* EXERCISE OBJECTIVE: Once the line containing "(210, 327) = (234, 478): pink" is found in the records below, return it and each following line exactly, up to and including the line containing "(499, 261) = (590, 104): brown", and nothing else.

* EXERCISE MATERIALS:
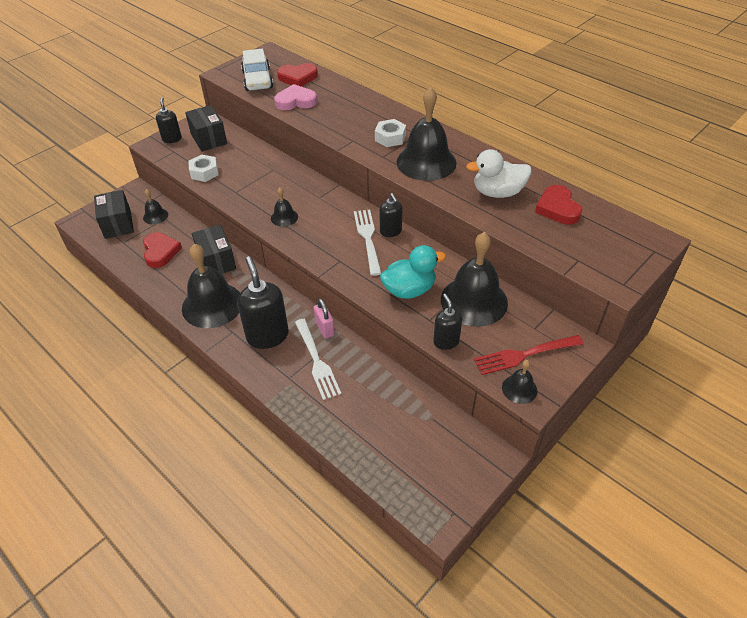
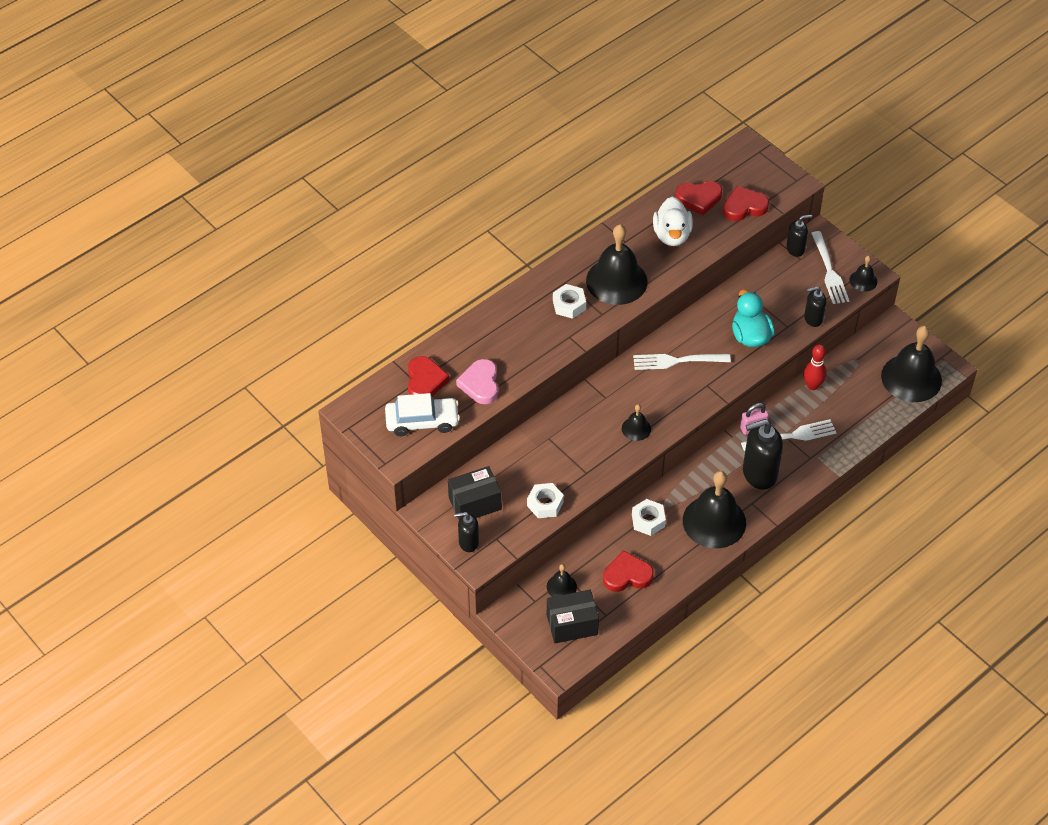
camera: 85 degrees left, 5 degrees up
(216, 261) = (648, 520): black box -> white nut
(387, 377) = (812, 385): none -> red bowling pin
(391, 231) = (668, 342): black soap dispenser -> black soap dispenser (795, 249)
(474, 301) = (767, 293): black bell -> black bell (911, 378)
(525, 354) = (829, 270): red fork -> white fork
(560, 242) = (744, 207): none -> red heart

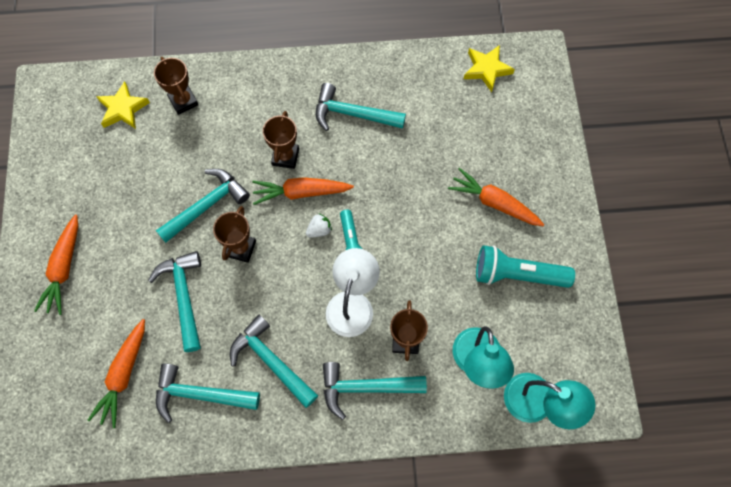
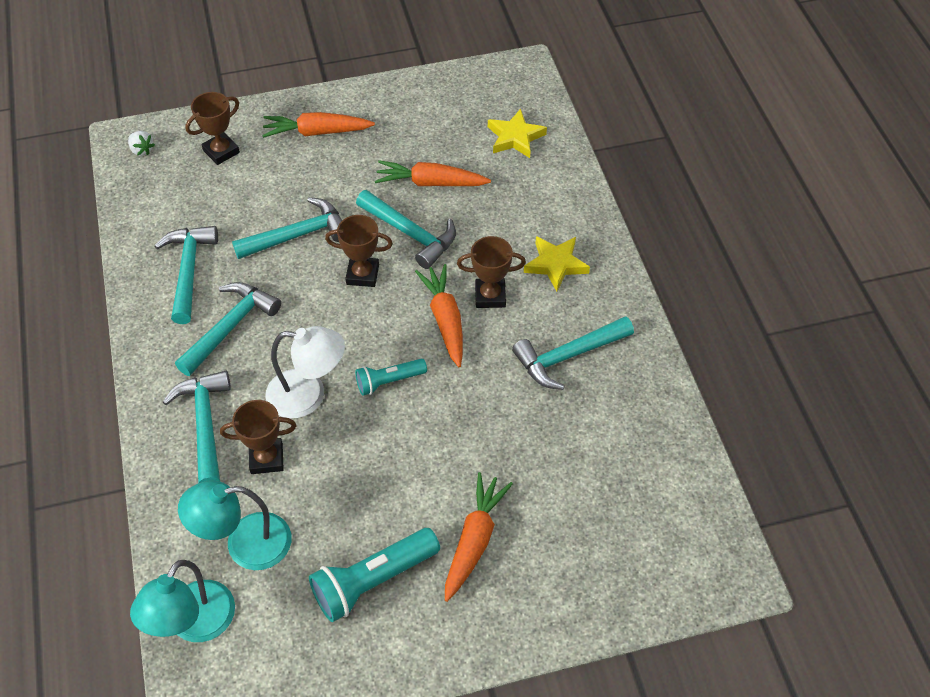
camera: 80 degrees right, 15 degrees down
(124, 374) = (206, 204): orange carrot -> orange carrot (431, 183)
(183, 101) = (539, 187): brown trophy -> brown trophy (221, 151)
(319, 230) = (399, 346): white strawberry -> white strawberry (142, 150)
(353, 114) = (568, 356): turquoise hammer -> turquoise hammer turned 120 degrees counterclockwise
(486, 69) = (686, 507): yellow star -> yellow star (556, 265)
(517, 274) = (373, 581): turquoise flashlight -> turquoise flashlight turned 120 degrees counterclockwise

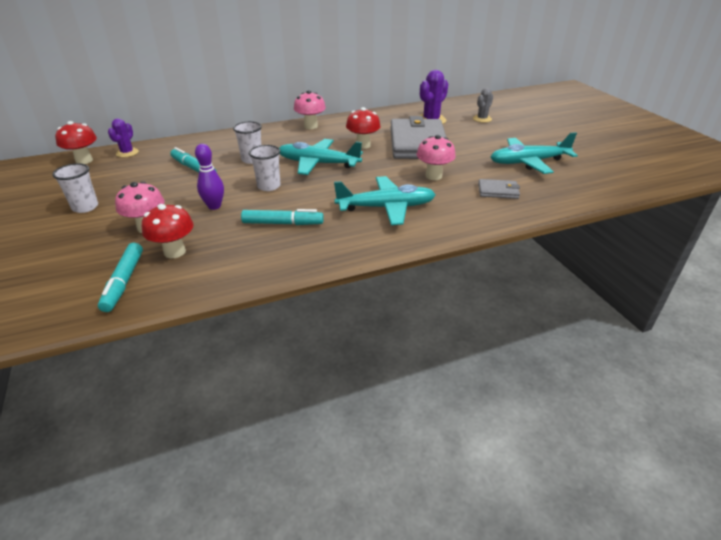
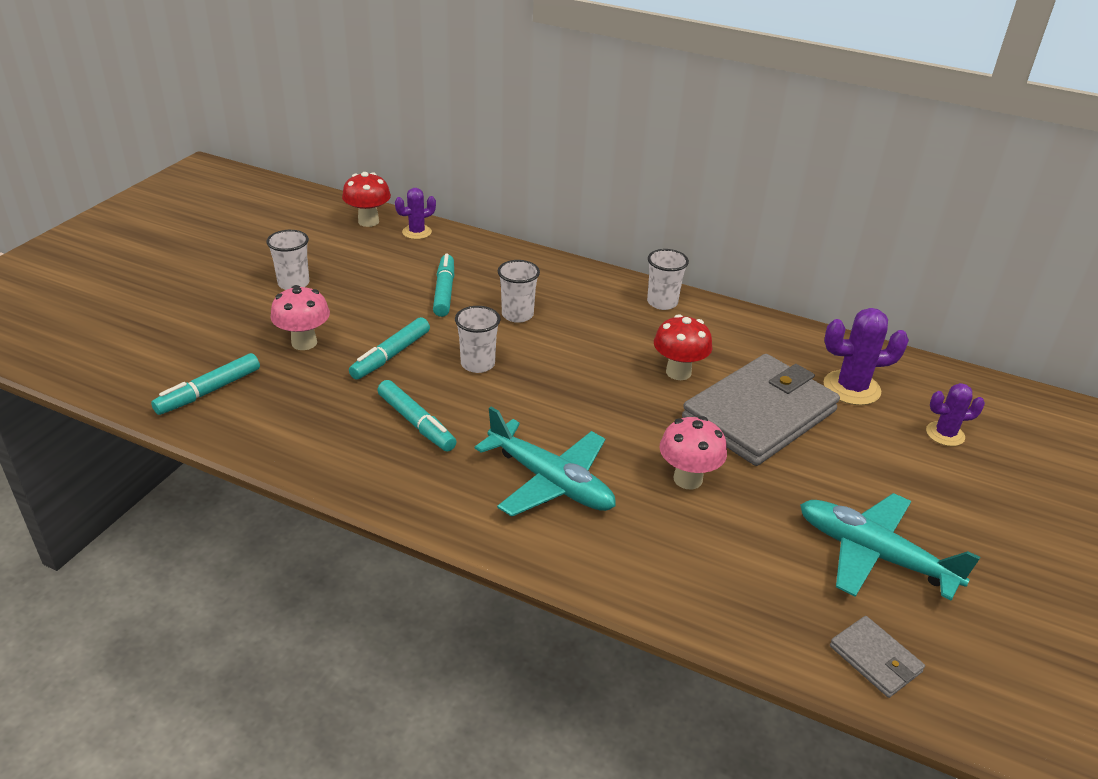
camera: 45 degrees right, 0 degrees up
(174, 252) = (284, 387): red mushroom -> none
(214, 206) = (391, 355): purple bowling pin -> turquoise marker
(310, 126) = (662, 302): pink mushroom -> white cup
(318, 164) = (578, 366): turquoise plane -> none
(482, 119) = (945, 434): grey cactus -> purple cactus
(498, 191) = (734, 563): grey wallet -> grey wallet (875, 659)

...

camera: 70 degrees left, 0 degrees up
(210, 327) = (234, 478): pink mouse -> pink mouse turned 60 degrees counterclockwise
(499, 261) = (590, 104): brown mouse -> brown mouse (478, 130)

...

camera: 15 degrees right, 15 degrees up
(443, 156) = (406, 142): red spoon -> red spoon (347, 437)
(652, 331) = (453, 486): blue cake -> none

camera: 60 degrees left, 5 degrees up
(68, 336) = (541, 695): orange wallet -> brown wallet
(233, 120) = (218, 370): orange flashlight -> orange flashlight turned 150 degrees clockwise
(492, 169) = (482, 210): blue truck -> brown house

* SOLUTION TO THIS TASK:
(210, 327) = (234, 478): pink mouse -> pink mouse turned 60 degrees counterclockwise
(499, 261) = (590, 104): brown mouse -> brown mouse (478, 130)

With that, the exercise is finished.